**Action item:**
The required output is the complete listing, copied word for word.

################

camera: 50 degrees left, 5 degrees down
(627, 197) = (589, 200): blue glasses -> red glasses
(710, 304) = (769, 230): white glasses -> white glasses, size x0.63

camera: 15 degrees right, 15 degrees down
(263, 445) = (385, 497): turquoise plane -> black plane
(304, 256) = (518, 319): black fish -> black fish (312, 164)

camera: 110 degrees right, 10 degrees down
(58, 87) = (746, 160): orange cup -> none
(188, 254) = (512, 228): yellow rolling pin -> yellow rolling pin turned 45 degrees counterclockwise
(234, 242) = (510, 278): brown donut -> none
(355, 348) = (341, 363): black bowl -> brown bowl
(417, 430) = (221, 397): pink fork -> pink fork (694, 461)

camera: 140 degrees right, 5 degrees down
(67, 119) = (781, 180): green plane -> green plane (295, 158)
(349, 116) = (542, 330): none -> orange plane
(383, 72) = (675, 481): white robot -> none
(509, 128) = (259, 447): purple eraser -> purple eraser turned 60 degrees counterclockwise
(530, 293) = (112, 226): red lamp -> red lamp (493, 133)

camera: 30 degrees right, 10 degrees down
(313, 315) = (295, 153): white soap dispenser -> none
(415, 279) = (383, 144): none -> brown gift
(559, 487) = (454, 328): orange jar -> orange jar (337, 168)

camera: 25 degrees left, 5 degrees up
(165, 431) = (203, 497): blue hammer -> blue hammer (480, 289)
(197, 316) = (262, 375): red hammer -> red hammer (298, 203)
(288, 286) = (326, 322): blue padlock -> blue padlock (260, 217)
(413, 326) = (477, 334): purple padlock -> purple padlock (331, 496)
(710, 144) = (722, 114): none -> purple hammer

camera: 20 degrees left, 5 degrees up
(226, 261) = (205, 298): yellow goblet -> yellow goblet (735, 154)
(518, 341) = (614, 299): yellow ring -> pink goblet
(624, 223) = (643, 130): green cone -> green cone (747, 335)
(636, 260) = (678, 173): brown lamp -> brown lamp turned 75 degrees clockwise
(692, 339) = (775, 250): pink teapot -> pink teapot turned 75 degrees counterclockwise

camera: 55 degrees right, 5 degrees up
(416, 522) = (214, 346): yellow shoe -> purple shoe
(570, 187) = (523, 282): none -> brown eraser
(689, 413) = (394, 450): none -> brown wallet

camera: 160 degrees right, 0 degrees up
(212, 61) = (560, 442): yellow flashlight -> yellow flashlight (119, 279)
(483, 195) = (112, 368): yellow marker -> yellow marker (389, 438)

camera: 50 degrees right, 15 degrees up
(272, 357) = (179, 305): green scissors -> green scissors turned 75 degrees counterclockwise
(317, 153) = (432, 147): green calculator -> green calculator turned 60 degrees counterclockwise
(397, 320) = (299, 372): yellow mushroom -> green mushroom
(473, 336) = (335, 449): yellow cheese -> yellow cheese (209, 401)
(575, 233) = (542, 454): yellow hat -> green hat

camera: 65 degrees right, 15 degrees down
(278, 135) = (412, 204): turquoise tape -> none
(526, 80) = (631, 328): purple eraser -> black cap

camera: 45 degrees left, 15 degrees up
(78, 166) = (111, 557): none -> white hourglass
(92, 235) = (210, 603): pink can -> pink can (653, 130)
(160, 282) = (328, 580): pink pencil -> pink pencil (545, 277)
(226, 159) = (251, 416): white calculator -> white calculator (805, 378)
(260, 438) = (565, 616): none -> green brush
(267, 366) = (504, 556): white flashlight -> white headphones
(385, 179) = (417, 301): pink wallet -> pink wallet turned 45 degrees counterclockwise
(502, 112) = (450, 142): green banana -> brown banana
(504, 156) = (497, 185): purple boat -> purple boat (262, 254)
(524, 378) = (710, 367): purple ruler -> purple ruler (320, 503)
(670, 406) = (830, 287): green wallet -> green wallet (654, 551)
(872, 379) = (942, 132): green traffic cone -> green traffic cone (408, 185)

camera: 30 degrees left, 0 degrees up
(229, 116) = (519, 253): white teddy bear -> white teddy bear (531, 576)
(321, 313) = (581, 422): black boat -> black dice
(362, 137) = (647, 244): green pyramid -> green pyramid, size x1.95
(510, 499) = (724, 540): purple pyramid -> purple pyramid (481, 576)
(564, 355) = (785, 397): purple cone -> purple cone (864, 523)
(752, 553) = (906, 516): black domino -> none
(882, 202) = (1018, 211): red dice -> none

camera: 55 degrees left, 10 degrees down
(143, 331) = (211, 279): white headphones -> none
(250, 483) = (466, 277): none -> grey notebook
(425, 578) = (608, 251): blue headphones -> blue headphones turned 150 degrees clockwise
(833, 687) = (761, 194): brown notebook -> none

################

**Output:**
camera: 50 degrees left, 5 degrees down
(627, 197) = (589, 200): blue glasses -> red glasses
(710, 304) = (769, 230): white glasses -> white glasses, size x0.63

camera: 15 degrees right, 15 degrees down
(263, 445) = (385, 497): turquoise plane -> black plane
(304, 256) = (518, 319): black fish -> black fish (312, 164)

camera: 110 degrees right, 10 degrees down
(58, 87) = (746, 160): orange cup -> none
(188, 254) = (512, 228): yellow rolling pin -> yellow rolling pin turned 45 degrees counterclockwise
(234, 242) = (510, 278): brown donut -> none
(355, 348) = (341, 363): black bowl -> brown bowl
(417, 430) = (221, 397): pink fork -> pink fork (694, 461)

camera: 140 degrees right, 5 degrees down
(67, 119) = (781, 180): green plane -> green plane (295, 158)
(349, 116) = (542, 330): none -> orange plane
(383, 72) = (675, 481): white robot -> none
(509, 128) = (259, 447): purple eraser -> purple eraser turned 60 degrees counterclockwise
(530, 293) = (112, 226): red lamp -> red lamp (493, 133)

camera: 30 degrees right, 10 degrees down
(313, 315) = (295, 153): white soap dispenser -> none
(415, 279) = (383, 144): none -> brown gift
(559, 487) = (454, 328): orange jar -> orange jar (337, 168)

camera: 25 degrees left, 5 degrees up
(165, 431) = (203, 497): blue hammer -> blue hammer (480, 289)
(197, 316) = (262, 375): red hammer -> red hammer (298, 203)
(288, 286) = (326, 322): blue padlock -> blue padlock (260, 217)
(413, 326) = (477, 334): purple padlock -> purple padlock (331, 496)
(710, 144) = (722, 114): none -> purple hammer

camera: 20 degrees left, 5 degrees up
(226, 261) = (205, 298): yellow goblet -> yellow goblet (735, 154)
(518, 341) = (614, 299): yellow ring -> pink goblet
(624, 223) = (643, 130): green cone -> green cone (747, 335)
(636, 260) = (678, 173): brown lamp -> brown lamp turned 75 degrees clockwise
(692, 339) = (775, 250): pink teapot -> pink teapot turned 75 degrees counterclockwise

camera: 55 degrees right, 5 degrees up
(416, 522) = (214, 346): yellow shoe -> purple shoe
(570, 187) = (523, 282): none -> brown eraser
(689, 413) = (394, 450): none -> brown wallet

camera: 160 degrees right, 0 degrees up
(212, 61) = (560, 442): yellow flashlight -> yellow flashlight (119, 279)
(483, 195) = (112, 368): yellow marker -> yellow marker (389, 438)

camera: 50 degrees right, 15 degrees up
(272, 357) = (179, 305): green scissors -> green scissors turned 75 degrees counterclockwise
(317, 153) = (432, 147): green calculator -> green calculator turned 60 degrees counterclockwise
(397, 320) = (299, 372): yellow mushroom -> green mushroom
(473, 336) = (335, 449): yellow cheese -> yellow cheese (209, 401)
(575, 233) = (542, 454): yellow hat -> green hat

camera: 65 degrees right, 15 degrees down
(278, 135) = (412, 204): turquoise tape -> none
(526, 80) = (631, 328): purple eraser -> black cap

camera: 45 degrees left, 15 degrees up
(78, 166) = (111, 557): none -> white hourglass
(92, 235) = (210, 603): pink can -> pink can (653, 130)
(160, 282) = (328, 580): pink pencil -> pink pencil (545, 277)
(226, 159) = (251, 416): white calculator -> white calculator (805, 378)
(260, 438) = (565, 616): none -> green brush
(267, 366) = (504, 556): white flashlight -> white headphones
(385, 179) = (417, 301): pink wallet -> pink wallet turned 45 degrees counterclockwise
(502, 112) = (450, 142): green banana -> brown banana
(504, 156) = (497, 185): purple boat -> purple boat (262, 254)
(524, 378) = (710, 367): purple ruler -> purple ruler (320, 503)
(670, 406) = (830, 287): green wallet -> green wallet (654, 551)
(872, 379) = (942, 132): green traffic cone -> green traffic cone (408, 185)

camera: 30 degrees left, 0 degrees up
(229, 116) = (519, 253): white teddy bear -> white teddy bear (531, 576)
(321, 313) = (581, 422): black boat -> black dice
(362, 137) = (647, 244): green pyramid -> green pyramid, size x1.95
(510, 499) = (724, 540): purple pyramid -> purple pyramid (481, 576)
(564, 355) = (785, 397): purple cone -> purple cone (864, 523)
(752, 553) = (906, 516): black domino -> none
(882, 202) = (1018, 211): red dice -> none

camera: 55 degrees left, 10 degrees down
(143, 331) = (211, 279): white headphones -> none
(250, 483) = (466, 277): none -> grey notebook
(425, 578) = (608, 251): blue headphones -> blue headphones turned 150 degrees clockwise
(833, 687) = (761, 194): brown notebook -> none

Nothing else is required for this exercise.